* [Problem description]
Reproduce all of the records below word for word, changing nothing.

[Stored dataset items]
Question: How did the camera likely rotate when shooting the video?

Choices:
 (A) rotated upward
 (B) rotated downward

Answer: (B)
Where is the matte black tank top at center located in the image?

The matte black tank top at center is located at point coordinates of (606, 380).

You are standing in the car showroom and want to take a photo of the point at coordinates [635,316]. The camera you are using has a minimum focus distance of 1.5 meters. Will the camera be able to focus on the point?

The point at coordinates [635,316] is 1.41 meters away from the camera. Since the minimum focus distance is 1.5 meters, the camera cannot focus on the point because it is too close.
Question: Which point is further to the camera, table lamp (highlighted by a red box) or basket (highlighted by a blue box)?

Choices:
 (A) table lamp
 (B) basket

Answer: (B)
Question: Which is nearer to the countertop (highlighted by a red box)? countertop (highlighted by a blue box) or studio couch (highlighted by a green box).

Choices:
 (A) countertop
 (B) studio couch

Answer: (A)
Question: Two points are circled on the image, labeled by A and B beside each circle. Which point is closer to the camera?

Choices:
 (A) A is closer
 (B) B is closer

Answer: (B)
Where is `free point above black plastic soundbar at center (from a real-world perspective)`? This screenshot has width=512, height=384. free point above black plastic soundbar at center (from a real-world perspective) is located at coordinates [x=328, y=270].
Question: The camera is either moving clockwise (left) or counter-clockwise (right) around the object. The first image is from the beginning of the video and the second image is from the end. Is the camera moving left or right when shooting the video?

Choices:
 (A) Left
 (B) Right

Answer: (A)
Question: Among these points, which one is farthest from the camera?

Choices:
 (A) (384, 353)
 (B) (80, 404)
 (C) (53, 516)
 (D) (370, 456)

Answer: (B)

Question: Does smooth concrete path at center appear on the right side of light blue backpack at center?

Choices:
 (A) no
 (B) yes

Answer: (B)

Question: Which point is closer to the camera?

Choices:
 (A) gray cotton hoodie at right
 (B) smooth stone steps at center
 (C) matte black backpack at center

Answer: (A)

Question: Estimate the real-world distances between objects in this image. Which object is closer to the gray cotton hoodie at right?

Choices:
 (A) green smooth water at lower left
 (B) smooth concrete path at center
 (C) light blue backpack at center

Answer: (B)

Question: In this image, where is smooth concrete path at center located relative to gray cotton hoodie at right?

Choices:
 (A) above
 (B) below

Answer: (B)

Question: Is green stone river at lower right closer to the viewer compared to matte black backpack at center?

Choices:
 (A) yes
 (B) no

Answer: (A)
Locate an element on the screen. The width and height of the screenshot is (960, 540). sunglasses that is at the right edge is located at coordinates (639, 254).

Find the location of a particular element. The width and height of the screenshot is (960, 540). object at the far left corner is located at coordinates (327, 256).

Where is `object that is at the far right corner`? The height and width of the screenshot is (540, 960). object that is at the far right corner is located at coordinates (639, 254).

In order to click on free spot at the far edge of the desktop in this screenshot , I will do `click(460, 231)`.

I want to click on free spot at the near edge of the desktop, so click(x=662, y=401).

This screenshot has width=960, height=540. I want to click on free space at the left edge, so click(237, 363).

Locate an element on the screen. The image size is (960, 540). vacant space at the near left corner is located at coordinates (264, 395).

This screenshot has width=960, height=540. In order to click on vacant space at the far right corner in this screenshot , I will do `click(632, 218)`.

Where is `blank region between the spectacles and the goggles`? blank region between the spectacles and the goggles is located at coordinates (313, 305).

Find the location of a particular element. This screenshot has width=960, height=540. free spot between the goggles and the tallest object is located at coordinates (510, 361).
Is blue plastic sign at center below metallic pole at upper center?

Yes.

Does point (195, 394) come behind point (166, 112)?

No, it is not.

* [Reply]
Question: How did the camera likely rotate when shooting the video?

Choices:
 (A) rotated upward
 (B) rotated downward

Answer: (B)
Where is the matte black tank top at center located in the image?

The matte black tank top at center is located at point coordinates of (606, 380).

You are standing in the car showroom and want to take a photo of the point at coordinates [635,316]. The camera you are using has a minimum focus distance of 1.5 meters. Will the camera be able to focus on the point?

The point at coordinates [635,316] is 1.41 meters away from the camera. Since the minimum focus distance is 1.5 meters, the camera cannot focus on the point because it is too close.
Question: Which point is further to the camera, table lamp (highlighted by a red box) or basket (highlighted by a blue box)?

Choices:
 (A) table lamp
 (B) basket

Answer: (B)
Question: Which is nearer to the countertop (highlighted by a red box)? countertop (highlighted by a blue box) or studio couch (highlighted by a green box).

Choices:
 (A) countertop
 (B) studio couch

Answer: (A)
Question: Two points are circled on the image, labeled by A and B beside each circle. Which point is closer to the camera?

Choices:
 (A) A is closer
 (B) B is closer

Answer: (B)
Where is `free point above black plastic soundbar at center (from a real-world perspective)`? This screenshot has width=512, height=384. free point above black plastic soundbar at center (from a real-world perspective) is located at coordinates [x=328, y=270].
Question: The camera is either moving clockwise (left) or counter-clockwise (right) around the object. The first image is from the beginning of the video and the second image is from the end. Is the camera moving left or right when shooting the video?

Choices:
 (A) Left
 (B) Right

Answer: (A)
Question: Among these points, which one is farthest from the camera?

Choices:
 (A) (384, 353)
 (B) (80, 404)
 (C) (53, 516)
 (D) (370, 456)

Answer: (B)

Question: Does smooth concrete path at center appear on the right side of light blue backpack at center?

Choices:
 (A) no
 (B) yes

Answer: (B)

Question: Which point is closer to the camera?

Choices:
 (A) gray cotton hoodie at right
 (B) smooth stone steps at center
 (C) matte black backpack at center

Answer: (A)

Question: Estimate the real-world distances between objects in this image. Which object is closer to the gray cotton hoodie at right?

Choices:
 (A) green smooth water at lower left
 (B) smooth concrete path at center
 (C) light blue backpack at center

Answer: (B)

Question: In this image, where is smooth concrete path at center located relative to gray cotton hoodie at right?

Choices:
 (A) above
 (B) below

Answer: (B)

Question: Is green stone river at lower right closer to the viewer compared to matte black backpack at center?

Choices:
 (A) yes
 (B) no

Answer: (A)
Locate an element on the screen. The width and height of the screenshot is (960, 540). sunglasses that is at the right edge is located at coordinates (639, 254).

Find the location of a particular element. The width and height of the screenshot is (960, 540). object at the far left corner is located at coordinates (327, 256).

Where is `object that is at the far right corner`? The height and width of the screenshot is (540, 960). object that is at the far right corner is located at coordinates (639, 254).

In order to click on free spot at the far edge of the desktop in this screenshot , I will do `click(460, 231)`.

I want to click on free spot at the near edge of the desktop, so click(x=662, y=401).

This screenshot has width=960, height=540. I want to click on free space at the left edge, so click(237, 363).

Locate an element on the screen. The image size is (960, 540). vacant space at the near left corner is located at coordinates (264, 395).

This screenshot has width=960, height=540. In order to click on vacant space at the far right corner in this screenshot , I will do `click(632, 218)`.

Where is `blank region between the spectacles and the goggles`? blank region between the spectacles and the goggles is located at coordinates (313, 305).

Find the location of a particular element. This screenshot has width=960, height=540. free spot between the goggles and the tallest object is located at coordinates (510, 361).
Is blue plastic sign at center below metallic pole at upper center?

Yes.

Does point (195, 394) come behind point (166, 112)?

No, it is not.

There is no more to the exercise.